_Work instruction:_
Restate the records below word for word, leaving nothing out.

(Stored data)
=== Begin Enclosure ===
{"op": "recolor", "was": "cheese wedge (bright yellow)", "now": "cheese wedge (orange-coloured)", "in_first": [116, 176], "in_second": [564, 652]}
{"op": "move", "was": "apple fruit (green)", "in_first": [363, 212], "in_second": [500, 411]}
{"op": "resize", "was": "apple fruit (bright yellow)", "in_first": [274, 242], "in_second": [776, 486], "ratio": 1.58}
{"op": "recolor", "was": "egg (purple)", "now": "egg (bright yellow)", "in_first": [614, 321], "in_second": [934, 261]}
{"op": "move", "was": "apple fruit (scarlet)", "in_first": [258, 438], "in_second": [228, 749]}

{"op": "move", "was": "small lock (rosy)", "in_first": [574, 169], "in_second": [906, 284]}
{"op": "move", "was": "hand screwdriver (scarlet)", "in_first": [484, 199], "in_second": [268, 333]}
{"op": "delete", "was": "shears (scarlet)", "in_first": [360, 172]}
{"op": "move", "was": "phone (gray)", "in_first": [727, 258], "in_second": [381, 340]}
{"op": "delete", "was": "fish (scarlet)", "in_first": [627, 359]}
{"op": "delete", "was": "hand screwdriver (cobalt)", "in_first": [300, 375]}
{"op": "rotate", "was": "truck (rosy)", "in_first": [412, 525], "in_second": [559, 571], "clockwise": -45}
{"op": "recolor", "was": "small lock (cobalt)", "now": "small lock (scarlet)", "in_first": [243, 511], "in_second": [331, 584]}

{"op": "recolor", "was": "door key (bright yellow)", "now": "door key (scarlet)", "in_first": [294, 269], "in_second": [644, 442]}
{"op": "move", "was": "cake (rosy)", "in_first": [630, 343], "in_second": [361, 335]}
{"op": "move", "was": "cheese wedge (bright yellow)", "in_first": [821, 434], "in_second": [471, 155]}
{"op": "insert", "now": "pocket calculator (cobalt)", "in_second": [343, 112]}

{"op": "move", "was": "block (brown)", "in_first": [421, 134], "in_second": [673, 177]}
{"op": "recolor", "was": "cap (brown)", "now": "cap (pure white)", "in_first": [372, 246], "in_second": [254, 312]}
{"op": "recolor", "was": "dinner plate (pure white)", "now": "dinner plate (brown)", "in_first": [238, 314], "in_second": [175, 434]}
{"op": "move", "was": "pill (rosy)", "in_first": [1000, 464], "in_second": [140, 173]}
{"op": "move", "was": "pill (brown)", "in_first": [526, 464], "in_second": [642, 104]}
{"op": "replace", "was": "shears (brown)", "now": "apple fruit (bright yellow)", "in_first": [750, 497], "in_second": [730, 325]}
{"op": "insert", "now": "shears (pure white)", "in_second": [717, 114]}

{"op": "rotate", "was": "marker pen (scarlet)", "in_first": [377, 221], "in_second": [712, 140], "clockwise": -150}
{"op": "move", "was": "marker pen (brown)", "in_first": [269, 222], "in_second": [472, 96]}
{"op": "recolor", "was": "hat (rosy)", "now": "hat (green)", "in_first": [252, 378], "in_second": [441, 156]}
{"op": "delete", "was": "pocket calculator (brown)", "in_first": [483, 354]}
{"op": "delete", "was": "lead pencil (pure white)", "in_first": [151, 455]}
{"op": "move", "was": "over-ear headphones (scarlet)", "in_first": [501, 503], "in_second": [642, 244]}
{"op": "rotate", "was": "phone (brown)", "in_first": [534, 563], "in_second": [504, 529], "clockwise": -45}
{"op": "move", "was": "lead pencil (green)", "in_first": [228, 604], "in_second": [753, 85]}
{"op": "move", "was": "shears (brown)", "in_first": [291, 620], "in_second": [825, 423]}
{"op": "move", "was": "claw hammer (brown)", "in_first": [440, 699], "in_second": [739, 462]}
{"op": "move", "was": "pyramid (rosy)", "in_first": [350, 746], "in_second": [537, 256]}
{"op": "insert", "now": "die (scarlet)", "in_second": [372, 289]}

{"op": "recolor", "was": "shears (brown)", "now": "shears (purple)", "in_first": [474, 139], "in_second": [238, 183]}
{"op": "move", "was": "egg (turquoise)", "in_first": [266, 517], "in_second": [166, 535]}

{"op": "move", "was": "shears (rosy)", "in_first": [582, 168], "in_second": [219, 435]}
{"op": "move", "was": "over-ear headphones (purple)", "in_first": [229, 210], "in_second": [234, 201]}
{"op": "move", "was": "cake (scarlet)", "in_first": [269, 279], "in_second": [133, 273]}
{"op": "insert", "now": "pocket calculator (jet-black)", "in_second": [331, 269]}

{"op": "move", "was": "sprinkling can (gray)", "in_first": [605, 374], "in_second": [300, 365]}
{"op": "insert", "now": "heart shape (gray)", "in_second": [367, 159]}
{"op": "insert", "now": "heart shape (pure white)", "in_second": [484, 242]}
=== End Enclosure ===
_Your response:_
{"op": "recolor", "was": "cheese wedge (bright yellow)", "now": "cheese wedge (orange-coloured)", "in_first": [116, 176], "in_second": [564, 652]}
{"op": "move", "was": "apple fruit (green)", "in_first": [363, 212], "in_second": [500, 411]}
{"op": "resize", "was": "apple fruit (bright yellow)", "in_first": [274, 242], "in_second": [776, 486], "ratio": 1.58}
{"op": "recolor", "was": "egg (purple)", "now": "egg (bright yellow)", "in_first": [614, 321], "in_second": [934, 261]}
{"op": "move", "was": "apple fruit (scarlet)", "in_first": [258, 438], "in_second": [228, 749]}

{"op": "move", "was": "small lock (rosy)", "in_first": [574, 169], "in_second": [906, 284]}
{"op": "move", "was": "hand screwdriver (scarlet)", "in_first": [484, 199], "in_second": [268, 333]}
{"op": "delete", "was": "shears (scarlet)", "in_first": [360, 172]}
{"op": "move", "was": "phone (gray)", "in_first": [727, 258], "in_second": [381, 340]}
{"op": "delete", "was": "fish (scarlet)", "in_first": [627, 359]}
{"op": "delete", "was": "hand screwdriver (cobalt)", "in_first": [300, 375]}
{"op": "rotate", "was": "truck (rosy)", "in_first": [412, 525], "in_second": [559, 571], "clockwise": -45}
{"op": "recolor", "was": "small lock (cobalt)", "now": "small lock (scarlet)", "in_first": [243, 511], "in_second": [331, 584]}

{"op": "recolor", "was": "door key (bright yellow)", "now": "door key (scarlet)", "in_first": [294, 269], "in_second": [644, 442]}
{"op": "move", "was": "cake (rosy)", "in_first": [630, 343], "in_second": [361, 335]}
{"op": "move", "was": "cheese wedge (bright yellow)", "in_first": [821, 434], "in_second": [471, 155]}
{"op": "insert", "now": "pocket calculator (cobalt)", "in_second": [343, 112]}

{"op": "move", "was": "block (brown)", "in_first": [421, 134], "in_second": [673, 177]}
{"op": "recolor", "was": "cap (brown)", "now": "cap (pure white)", "in_first": [372, 246], "in_second": [254, 312]}
{"op": "recolor", "was": "dinner plate (pure white)", "now": "dinner plate (brown)", "in_first": [238, 314], "in_second": [175, 434]}
{"op": "move", "was": "pill (rosy)", "in_first": [1000, 464], "in_second": [140, 173]}
{"op": "move", "was": "pill (brown)", "in_first": [526, 464], "in_second": [642, 104]}
{"op": "replace", "was": "shears (brown)", "now": "apple fruit (bright yellow)", "in_first": [750, 497], "in_second": [730, 325]}
{"op": "insert", "now": "shears (pure white)", "in_second": [717, 114]}

{"op": "rotate", "was": "marker pen (scarlet)", "in_first": [377, 221], "in_second": [712, 140], "clockwise": -150}
{"op": "move", "was": "marker pen (brown)", "in_first": [269, 222], "in_second": [472, 96]}
{"op": "recolor", "was": "hat (rosy)", "now": "hat (green)", "in_first": [252, 378], "in_second": [441, 156]}
{"op": "delete", "was": "pocket calculator (brown)", "in_first": [483, 354]}
{"op": "delete", "was": "lead pencil (pure white)", "in_first": [151, 455]}
{"op": "move", "was": "over-ear headphones (scarlet)", "in_first": [501, 503], "in_second": [642, 244]}
{"op": "rotate", "was": "phone (brown)", "in_first": [534, 563], "in_second": [504, 529], "clockwise": -45}
{"op": "move", "was": "lead pencil (green)", "in_first": [228, 604], "in_second": [753, 85]}
{"op": "move", "was": "shears (brown)", "in_first": [291, 620], "in_second": [825, 423]}
{"op": "move", "was": "claw hammer (brown)", "in_first": [440, 699], "in_second": [739, 462]}
{"op": "move", "was": "pyramid (rosy)", "in_first": [350, 746], "in_second": [537, 256]}
{"op": "insert", "now": "die (scarlet)", "in_second": [372, 289]}

{"op": "recolor", "was": "shears (brown)", "now": "shears (purple)", "in_first": [474, 139], "in_second": [238, 183]}
{"op": "move", "was": "egg (turquoise)", "in_first": [266, 517], "in_second": [166, 535]}

{"op": "move", "was": "shears (rosy)", "in_first": [582, 168], "in_second": [219, 435]}
{"op": "move", "was": "over-ear headphones (purple)", "in_first": [229, 210], "in_second": [234, 201]}
{"op": "move", "was": "cake (scarlet)", "in_first": [269, 279], "in_second": [133, 273]}
{"op": "insert", "now": "pocket calculator (jet-black)", "in_second": [331, 269]}

{"op": "move", "was": "sprinkling can (gray)", "in_first": [605, 374], "in_second": [300, 365]}
{"op": "insert", "now": "heart shape (gray)", "in_second": [367, 159]}
{"op": "insert", "now": "heart shape (pure white)", "in_second": [484, 242]}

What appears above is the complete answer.